# Work order:
Exactly as they appear below, repeat the lines from the one with "blue mug: 6 -> 1" through the one with "yellow camera: 5 -> 2", and no others.

# Task inputs:
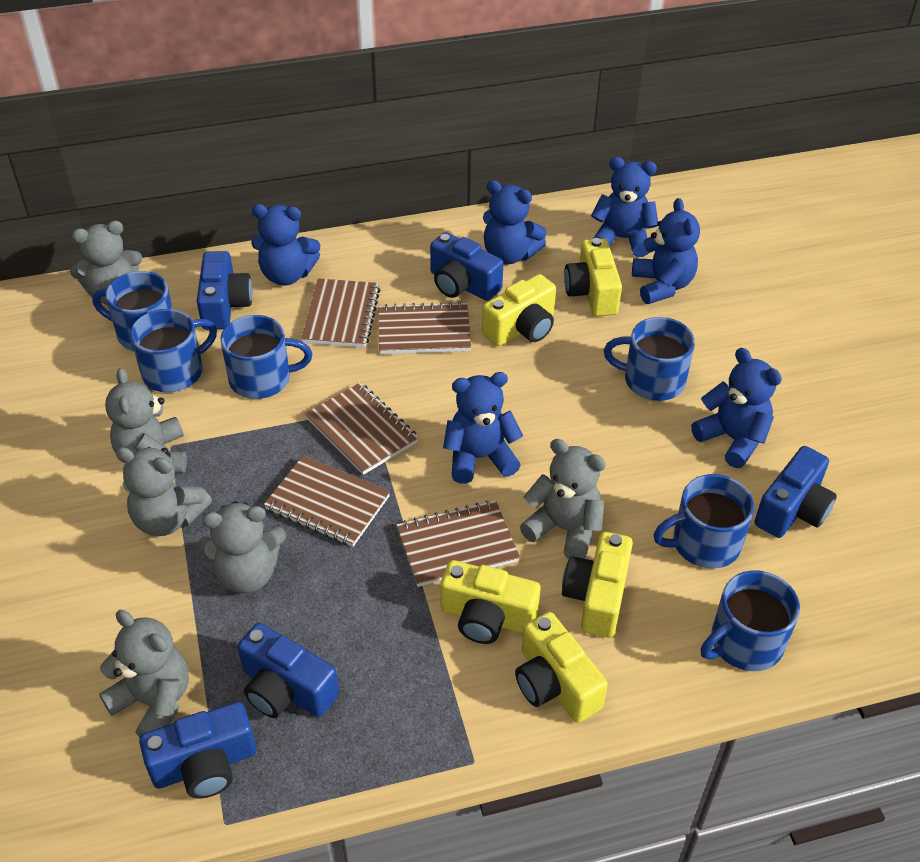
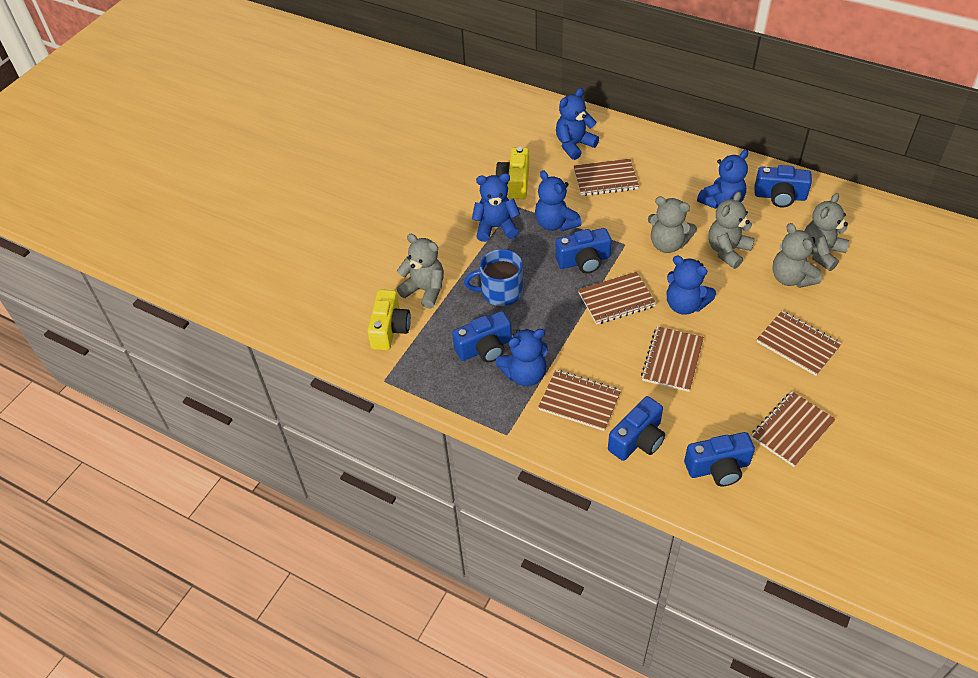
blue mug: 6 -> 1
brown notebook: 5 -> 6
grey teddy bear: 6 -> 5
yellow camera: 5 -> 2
==
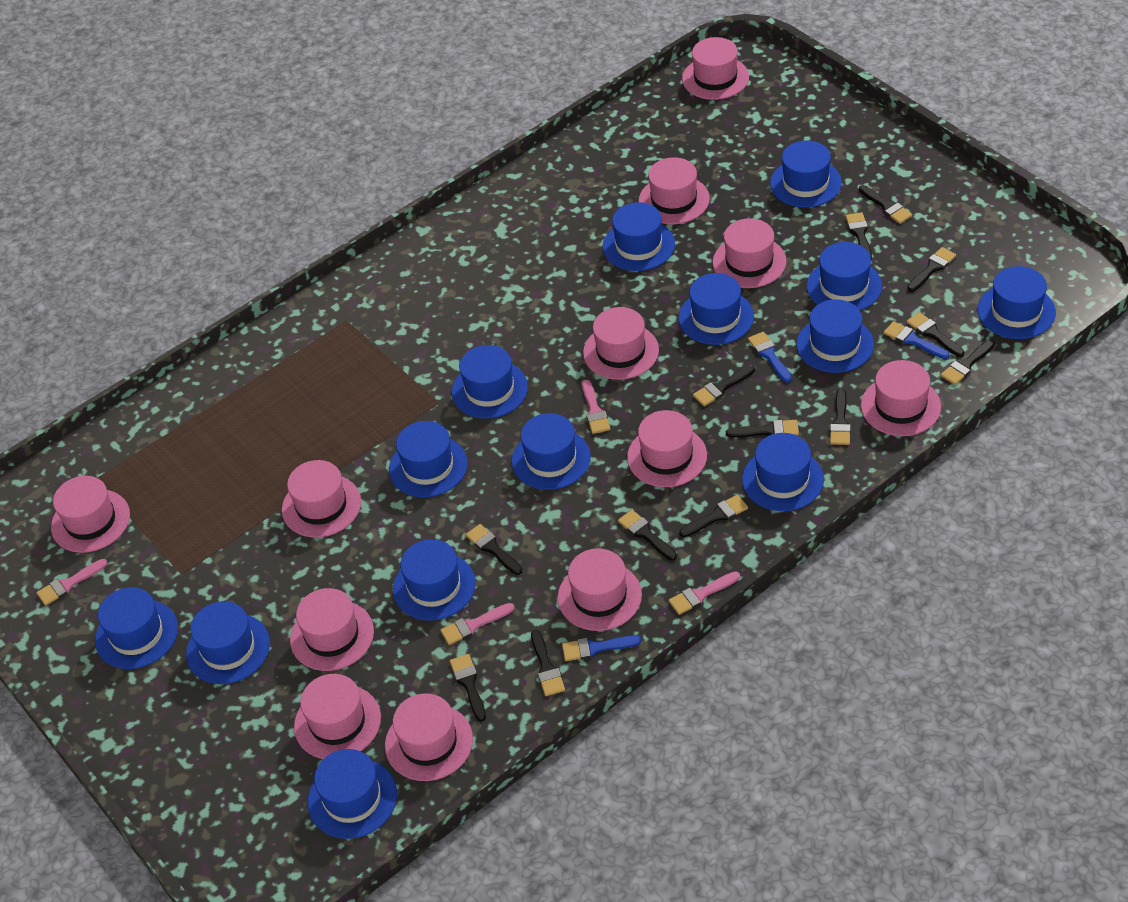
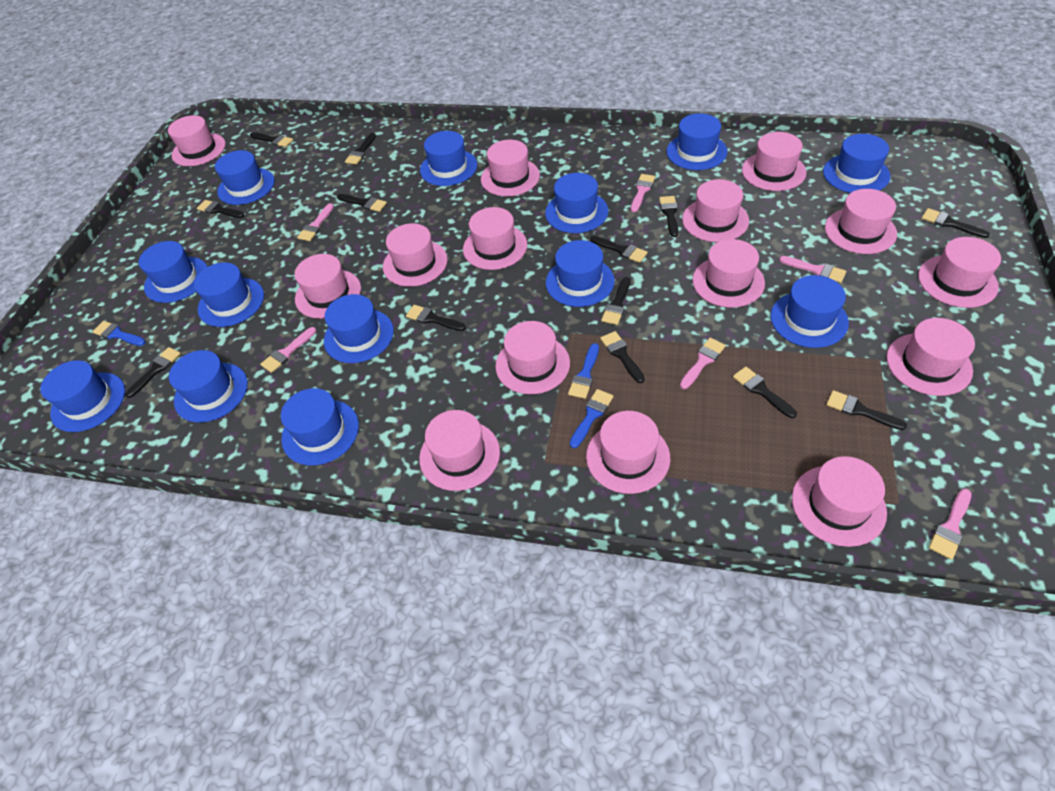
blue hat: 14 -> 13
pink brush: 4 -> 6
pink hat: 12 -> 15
...
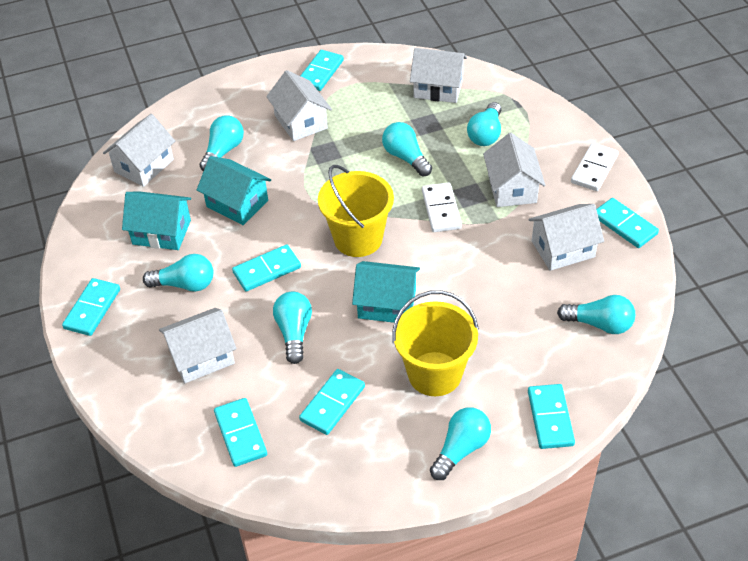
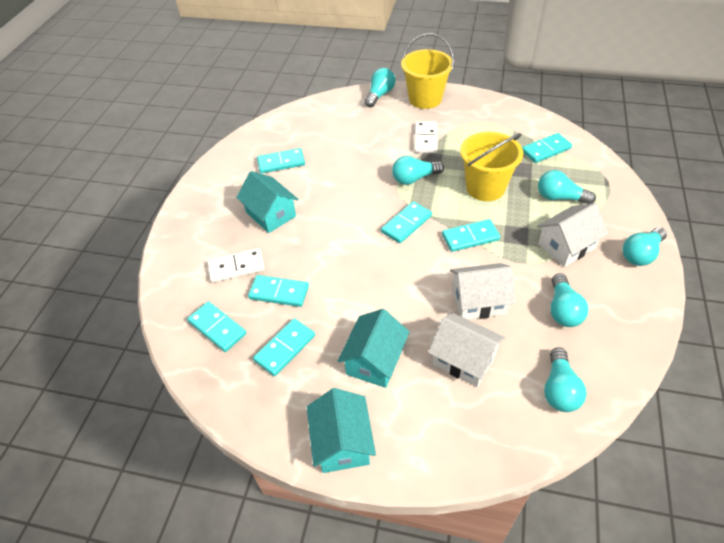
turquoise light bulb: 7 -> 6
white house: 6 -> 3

# Task response:
blue mug: 6 -> 1
brown notebook: 5 -> 6
grey teddy bear: 6 -> 5
yellow camera: 5 -> 2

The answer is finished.